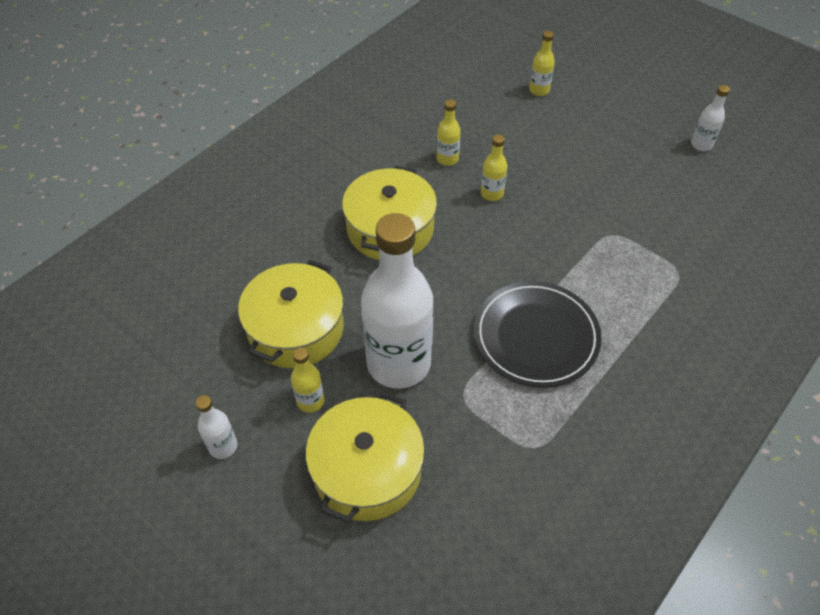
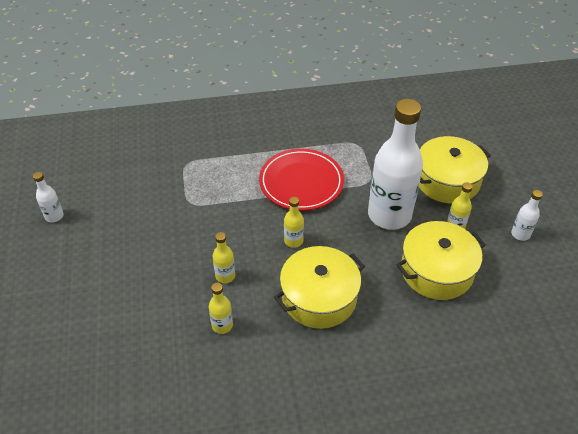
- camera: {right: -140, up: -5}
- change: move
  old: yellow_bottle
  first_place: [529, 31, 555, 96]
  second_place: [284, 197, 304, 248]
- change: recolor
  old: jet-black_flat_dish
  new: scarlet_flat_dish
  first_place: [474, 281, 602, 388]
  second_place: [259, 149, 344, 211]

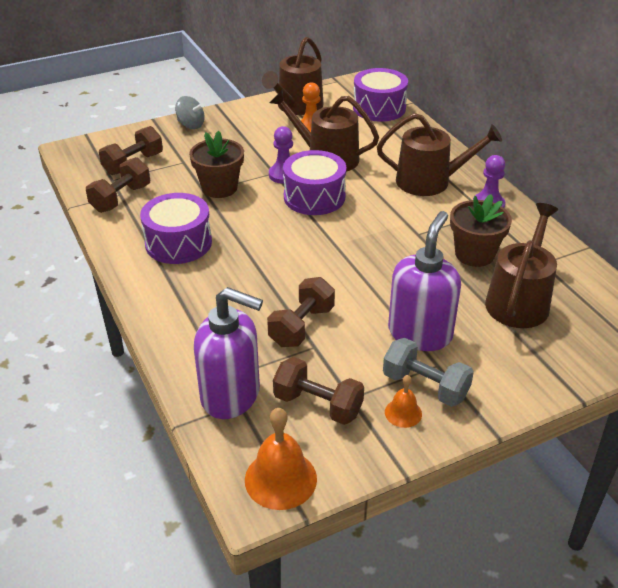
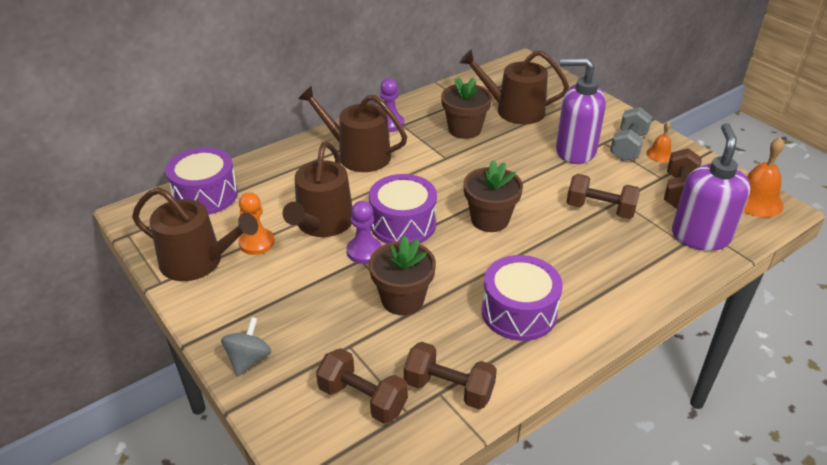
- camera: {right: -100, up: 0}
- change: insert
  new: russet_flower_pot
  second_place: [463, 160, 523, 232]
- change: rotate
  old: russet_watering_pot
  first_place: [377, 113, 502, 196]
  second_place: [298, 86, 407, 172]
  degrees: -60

EXERCISE DIRECTIONS: If an entry contains an image, skip the image and return the rest of the listing unchanged.

RESULT OF THIS TASK:
- camera: {right: -140, up: -5}
- change: move
  old: yellow_bottle
  first_place: [529, 31, 555, 96]
  second_place: [284, 197, 304, 248]
- change: recolor
  old: jet-black_flat_dish
  new: scarlet_flat_dish
  first_place: [474, 281, 602, 388]
  second_place: [259, 149, 344, 211]

- camera: {right: -100, up: 0}
- change: insert
  new: russet_flower_pot
  second_place: [463, 160, 523, 232]
- change: rotate
  old: russet_watering_pot
  first_place: [377, 113, 502, 196]
  second_place: [298, 86, 407, 172]
  degrees: -60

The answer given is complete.